(SOURCE RECORDS begins)

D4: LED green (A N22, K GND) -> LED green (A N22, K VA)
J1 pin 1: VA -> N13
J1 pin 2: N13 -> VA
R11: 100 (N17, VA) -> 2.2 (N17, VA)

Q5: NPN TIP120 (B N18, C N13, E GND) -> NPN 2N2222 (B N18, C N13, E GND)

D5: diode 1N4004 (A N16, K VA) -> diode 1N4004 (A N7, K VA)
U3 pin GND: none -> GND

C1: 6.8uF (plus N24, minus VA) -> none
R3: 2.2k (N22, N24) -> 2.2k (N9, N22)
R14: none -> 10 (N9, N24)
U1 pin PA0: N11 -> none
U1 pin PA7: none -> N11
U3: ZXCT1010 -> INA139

(SOURCE RECORDS ends)
(SOURCE RECORDS begins)

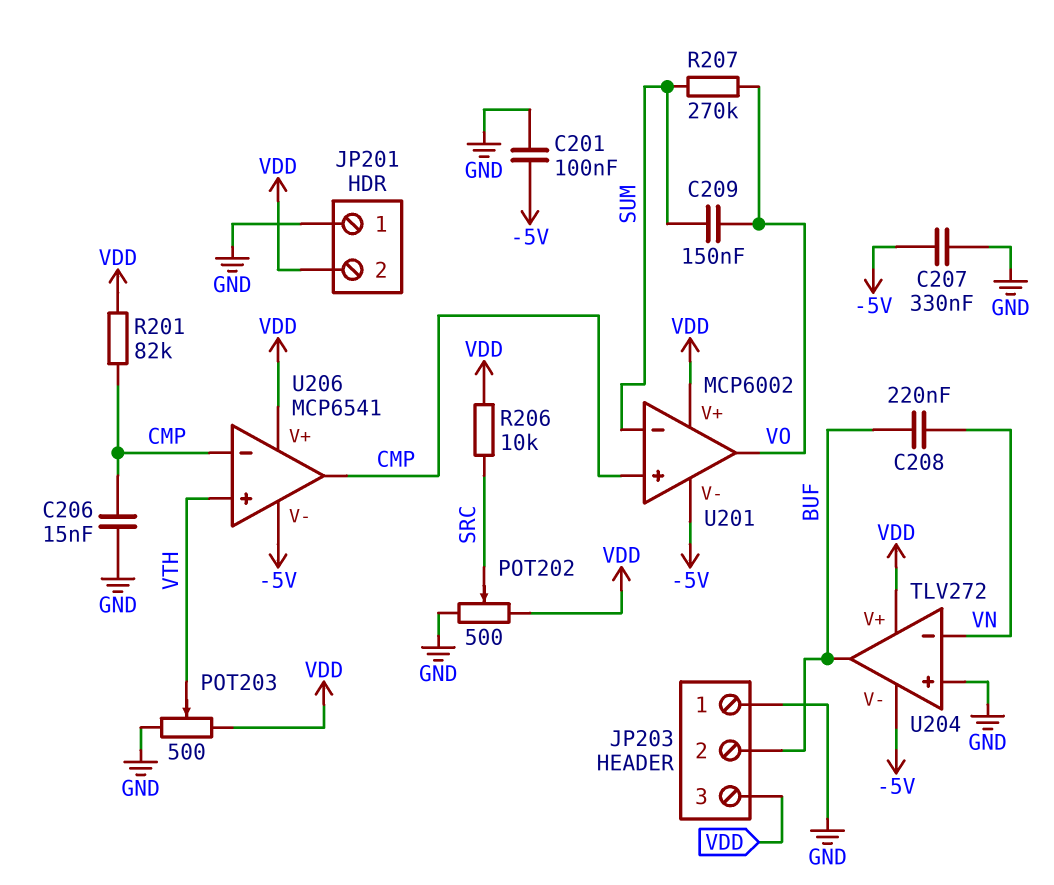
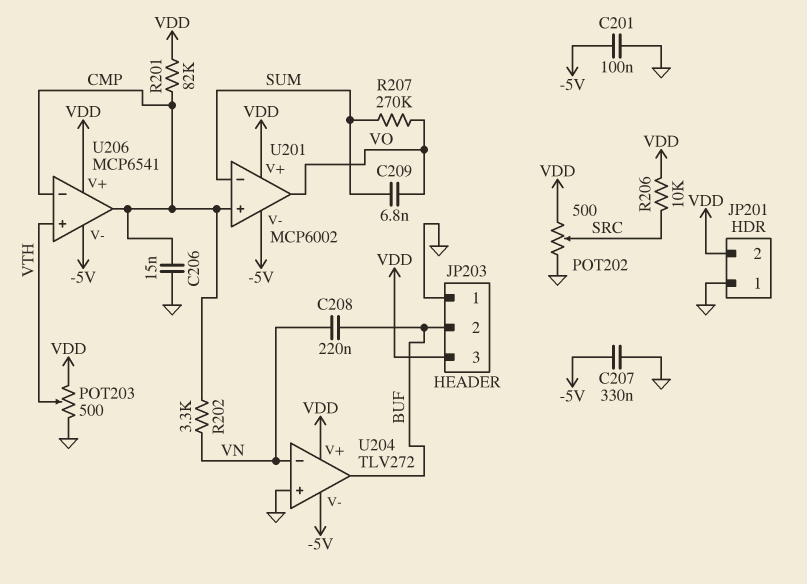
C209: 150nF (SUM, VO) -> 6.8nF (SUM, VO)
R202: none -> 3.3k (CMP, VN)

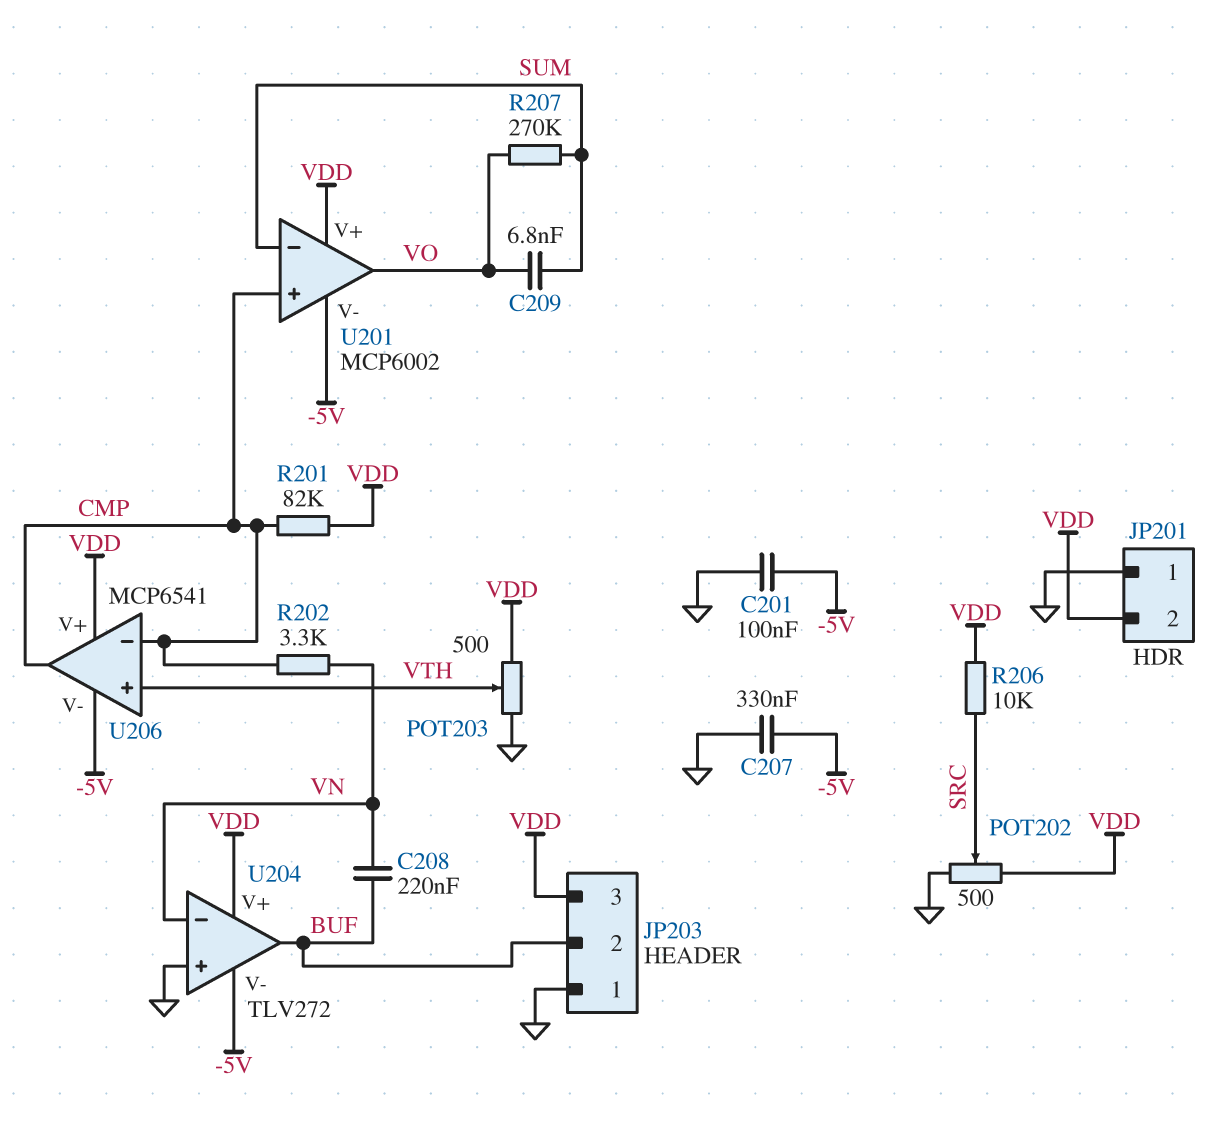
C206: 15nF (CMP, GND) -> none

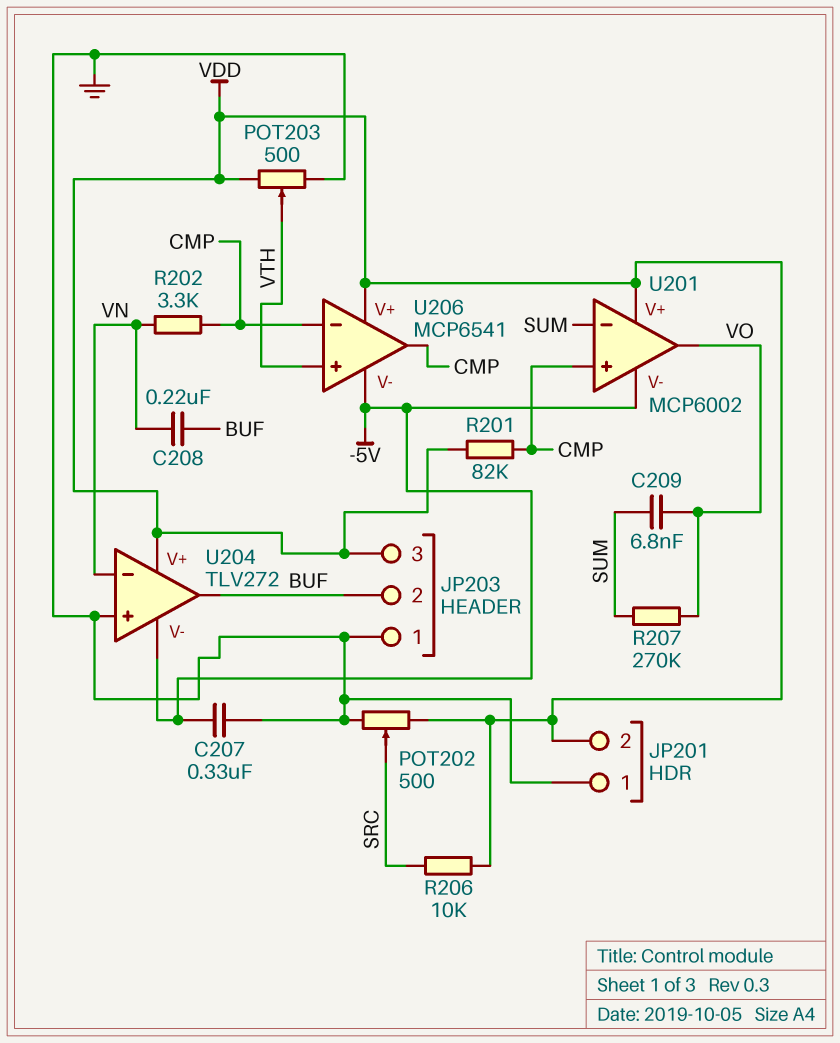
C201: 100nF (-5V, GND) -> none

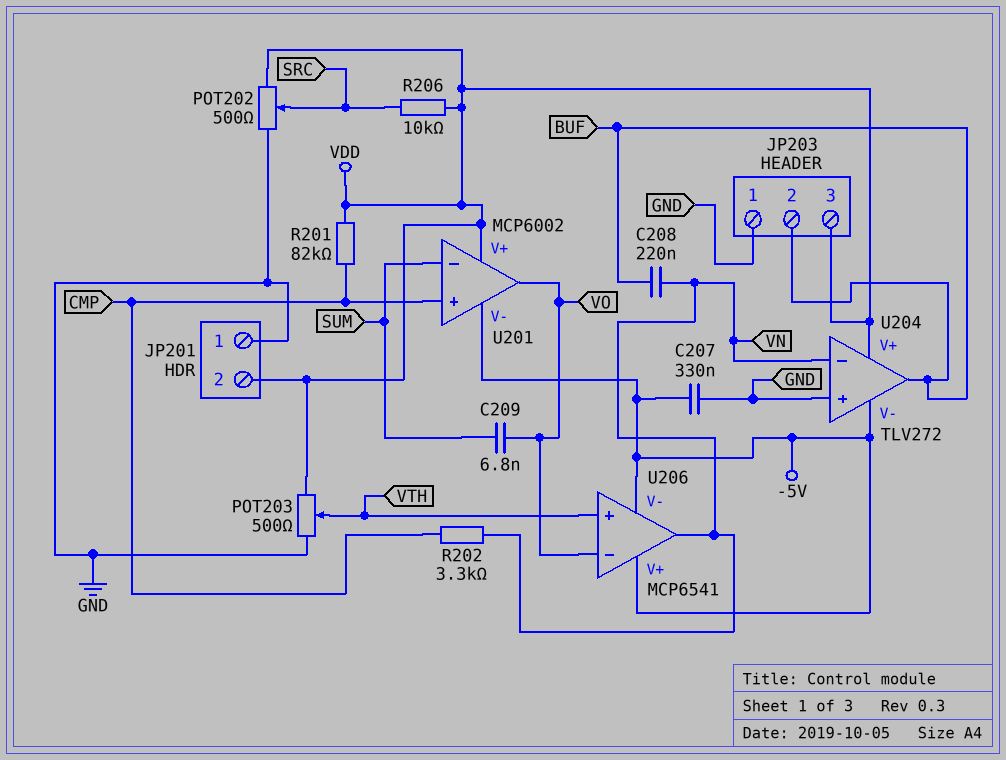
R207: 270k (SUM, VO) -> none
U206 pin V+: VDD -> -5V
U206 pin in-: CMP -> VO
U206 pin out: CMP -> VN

(SOURCE RECORDS ends)
(SOURCE RECORDS begins)

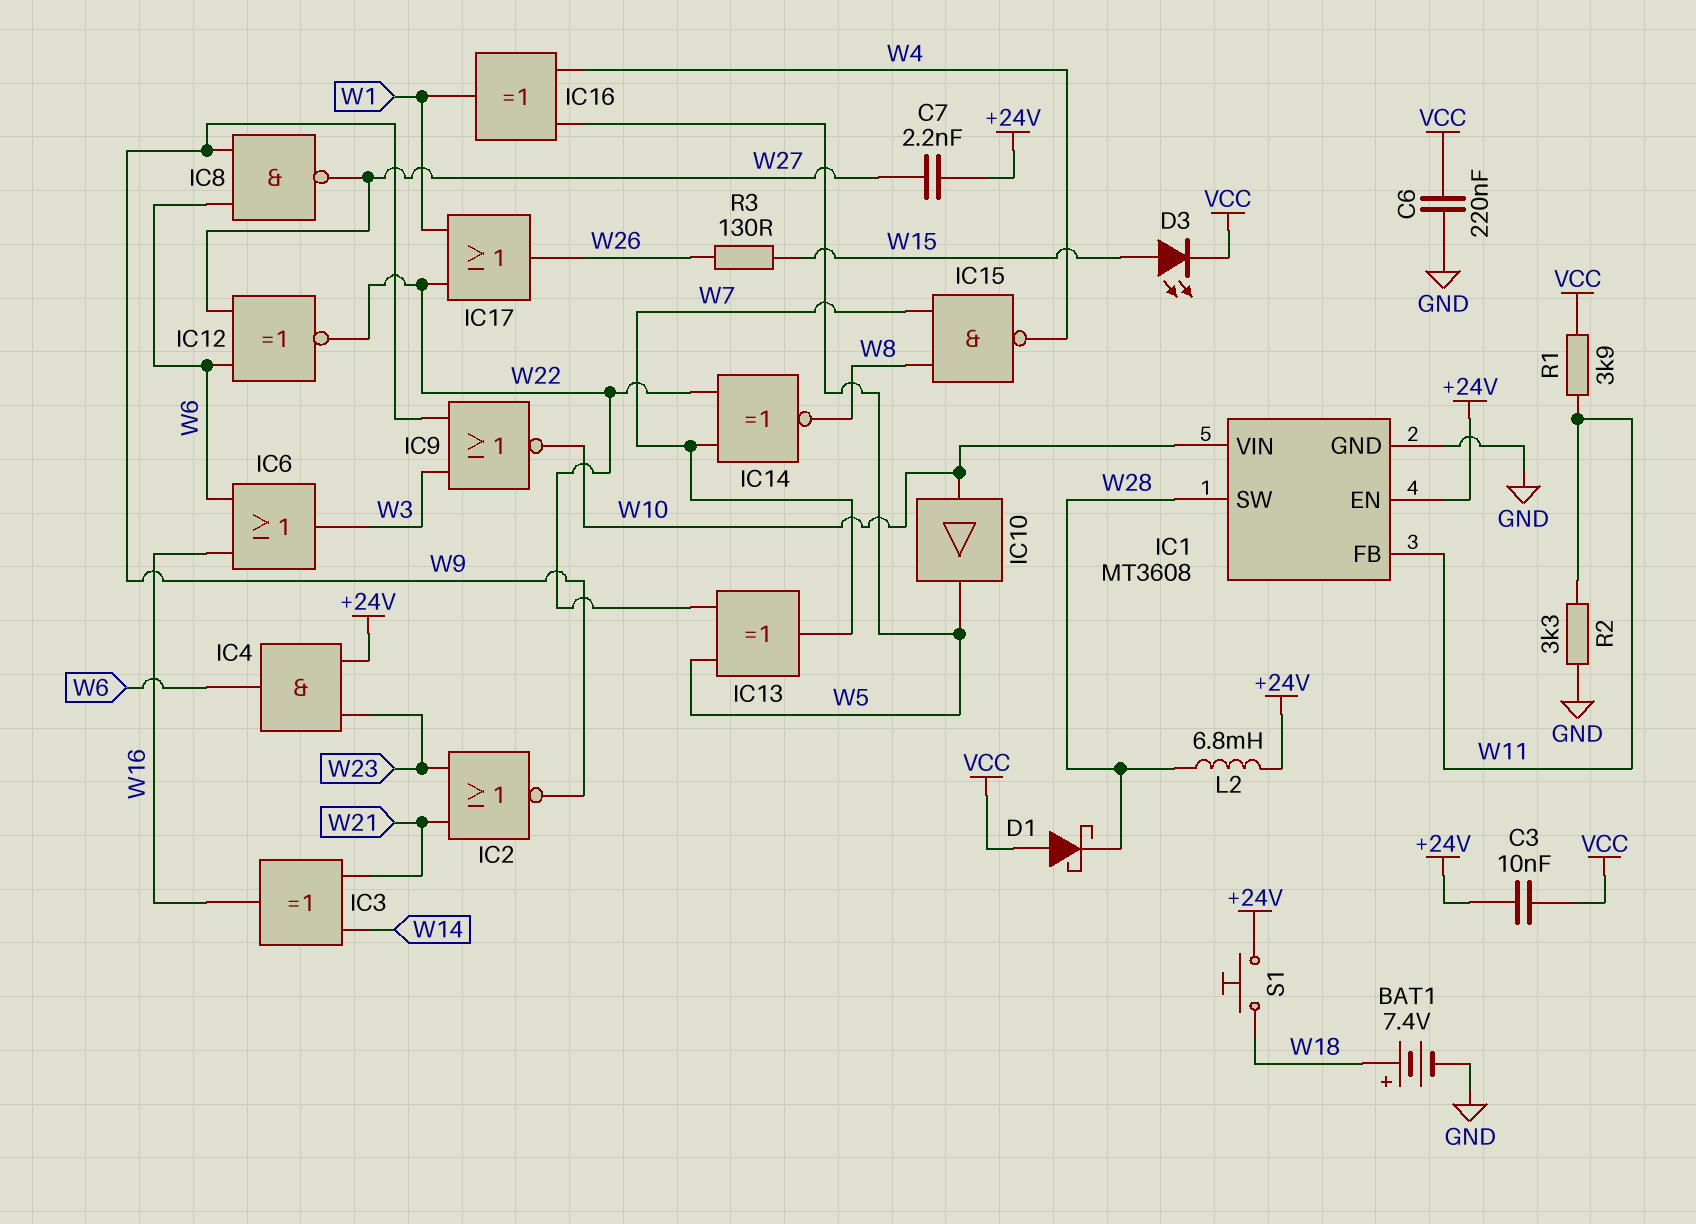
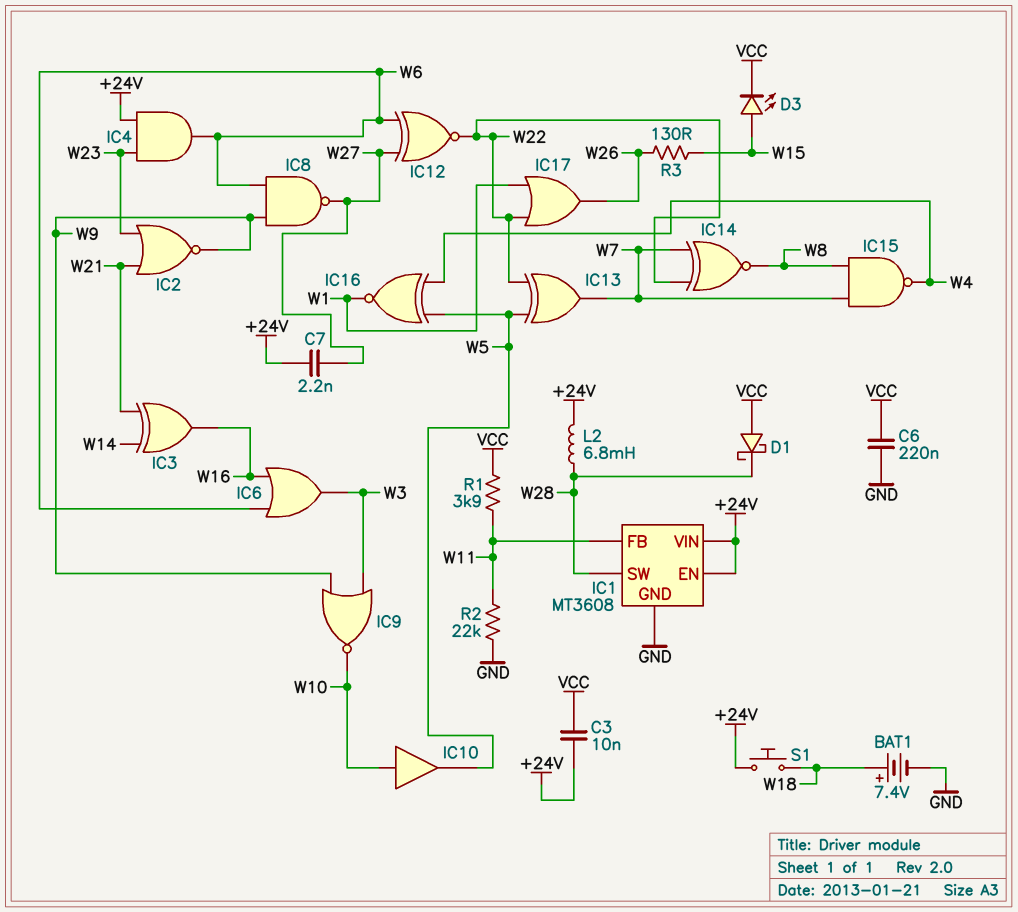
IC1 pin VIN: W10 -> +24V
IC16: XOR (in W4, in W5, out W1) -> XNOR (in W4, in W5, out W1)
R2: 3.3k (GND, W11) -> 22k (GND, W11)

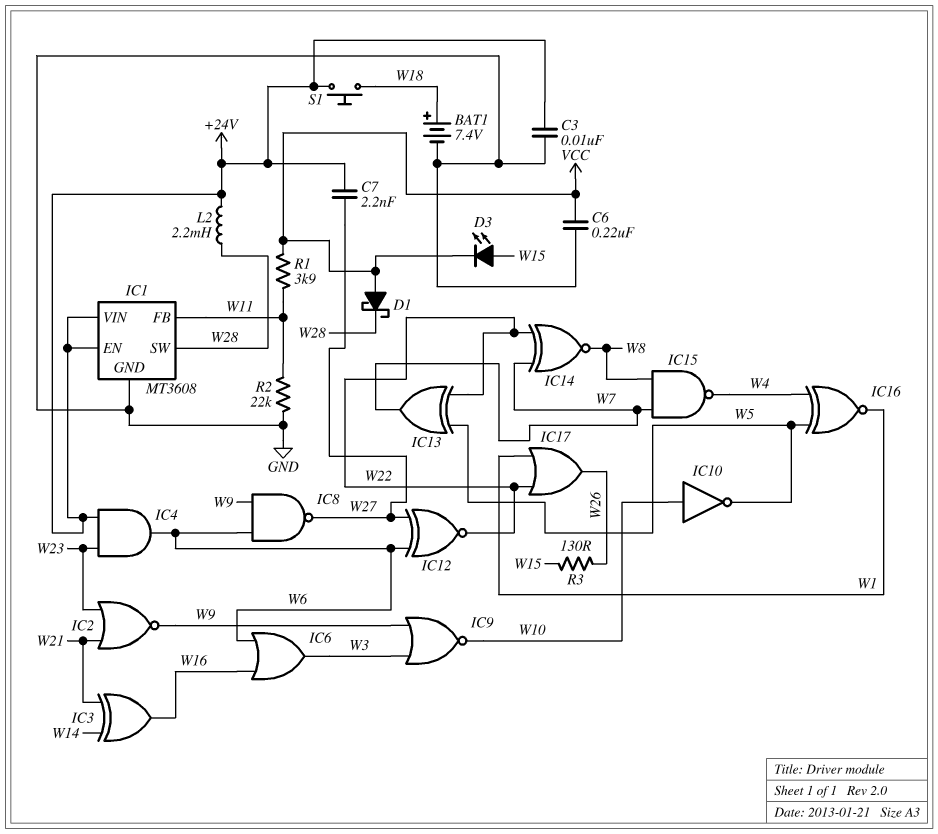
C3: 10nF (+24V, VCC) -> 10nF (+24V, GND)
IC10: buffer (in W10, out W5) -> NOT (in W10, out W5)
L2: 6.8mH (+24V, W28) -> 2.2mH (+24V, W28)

(SOURCE RECORDS ends)

* _ASSIGNMENT_
What you return should be exactly the lines above, starting at the one with "D4: LED green" and ending at the one with "U1 pin PA7: none -> N11", and nothing else.

* _EXERCISE OUTPUT_
D4: LED green (A N22, K GND) -> LED green (A N22, K VA)
J1 pin 1: VA -> N13
J1 pin 2: N13 -> VA
R11: 100 (N17, VA) -> 2.2 (N17, VA)

Q5: NPN TIP120 (B N18, C N13, E GND) -> NPN 2N2222 (B N18, C N13, E GND)

D5: diode 1N4004 (A N16, K VA) -> diode 1N4004 (A N7, K VA)
U3 pin GND: none -> GND

C1: 6.8uF (plus N24, minus VA) -> none
R3: 2.2k (N22, N24) -> 2.2k (N9, N22)
R14: none -> 10 (N9, N24)
U1 pin PA0: N11 -> none
U1 pin PA7: none -> N11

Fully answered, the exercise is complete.